**Instructions to follow:** No line before the one containing "(331, 458) = (575, 325): turquoise" is to be output; retype exactly that line and all lines that follow it to the end of the records.
++++++
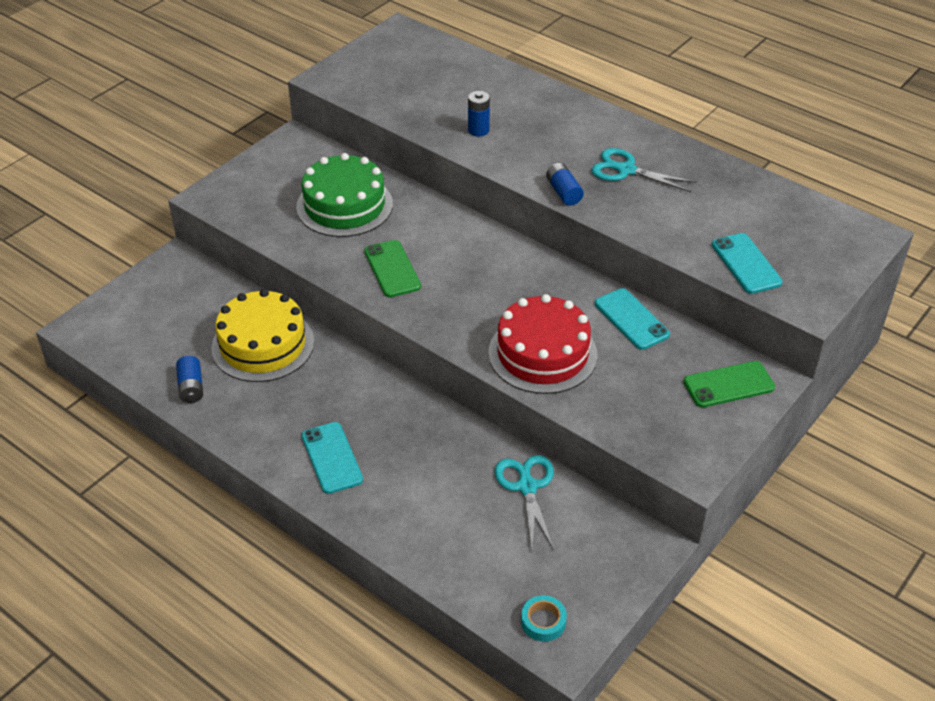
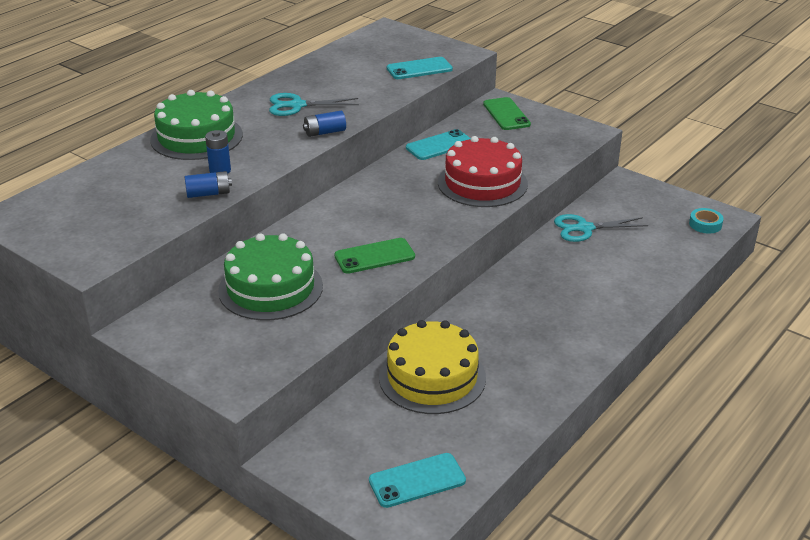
camera: 90 degrees left, 10 degrees down
(191, 387) = (498, 423): blue battery -> blue battery (208, 193)
(331, 458) = (575, 325): turquoise phone -> turquoise phone (417, 481)
(546, 110) = (196, 137): none -> green cake
(626, 170) = (297, 105): turquoise scissors -> turquoise scissors turned 60 degrees clockwise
++++++
**Solution for this problem:**
(331, 458) = (575, 325): turquoise phone -> turquoise phone (417, 481)
(546, 110) = (196, 137): none -> green cake
(626, 170) = (297, 105): turquoise scissors -> turquoise scissors turned 60 degrees clockwise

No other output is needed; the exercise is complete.